▶ WHAT THE TASK REQUIRES: Your job is to transcribe all the records that follow, excluding any pictures.
** INFORMATION GIVEN follows **
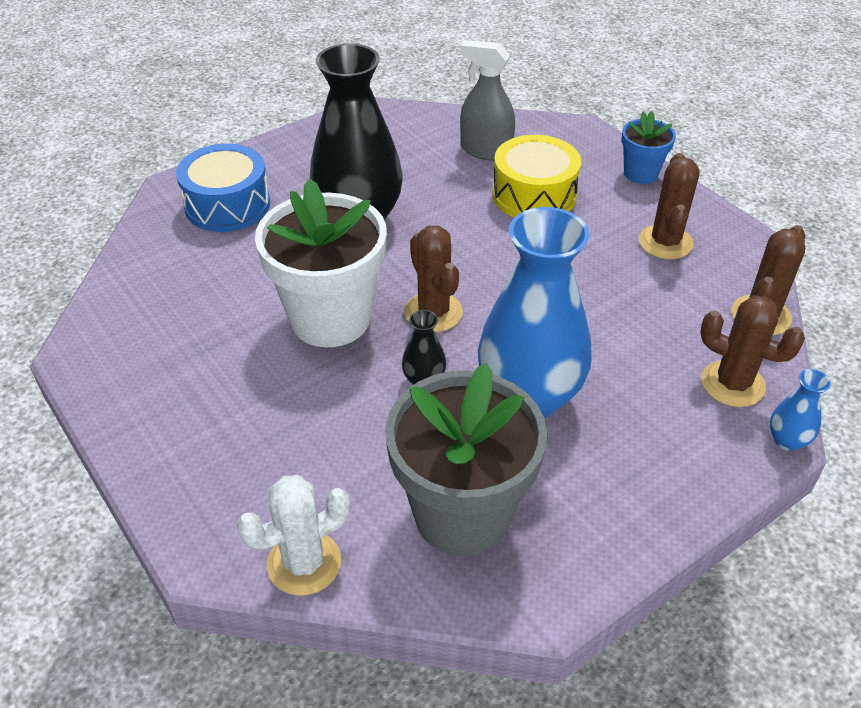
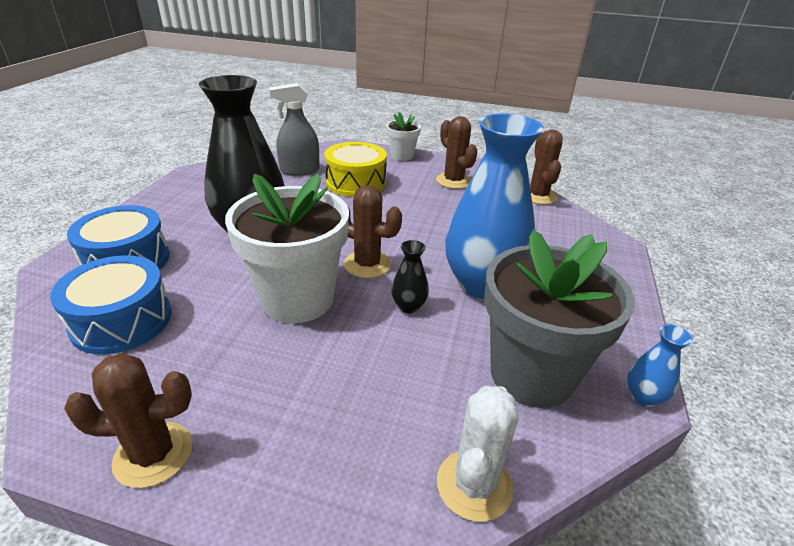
camera: 40 degrees left, 10 degrees down
blue flower pot [621,111,676,184] -> white flower pot [386,112,421,161]
brown cactus [700,295,805,407] -> brown cactus moved to [64,353,192,488]
blue vase [770,369,831,451] -> blue vase moved to [627,324,693,407]
none -> blue drum [50,255,172,355]

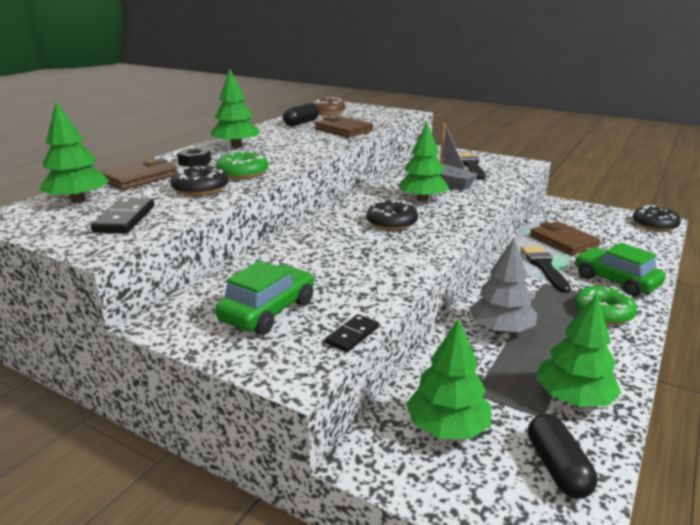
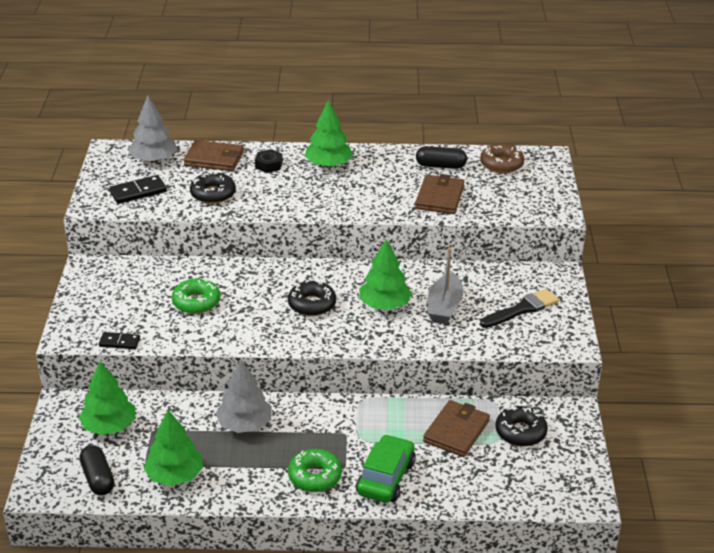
camera: 60 degrees right, 10 degrees up
green tree [39,101,109,203] -> grey tree [129,95,177,162]
green donut [215,151,268,179] -> green donut moved to [172,278,221,314]
green car [215,261,314,335] -> none
black brush [521,246,571,293] -> none
black capsule [528,414,597,499] -> black capsule turned 75 degrees counterclockwise [79,445,114,495]
black donut [633,205,681,231] -> black donut moved to [495,406,548,446]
** End of INFORMATION GIVEN **
▶ EXPECTED ANSWER:
camera: 40 degrees left, 10 degrees down
blue flower pot [621,111,676,184] -> white flower pot [386,112,421,161]
brown cactus [700,295,805,407] -> brown cactus moved to [64,353,192,488]
blue vase [770,369,831,451] -> blue vase moved to [627,324,693,407]
none -> blue drum [50,255,172,355]

camera: 60 degrees right, 10 degrees up
green tree [39,101,109,203] -> grey tree [129,95,177,162]
green donut [215,151,268,179] -> green donut moved to [172,278,221,314]
green car [215,261,314,335] -> none
black brush [521,246,571,293] -> none
black capsule [528,414,597,499] -> black capsule turned 75 degrees counterclockwise [79,445,114,495]
black donut [633,205,681,231] -> black donut moved to [495,406,548,446]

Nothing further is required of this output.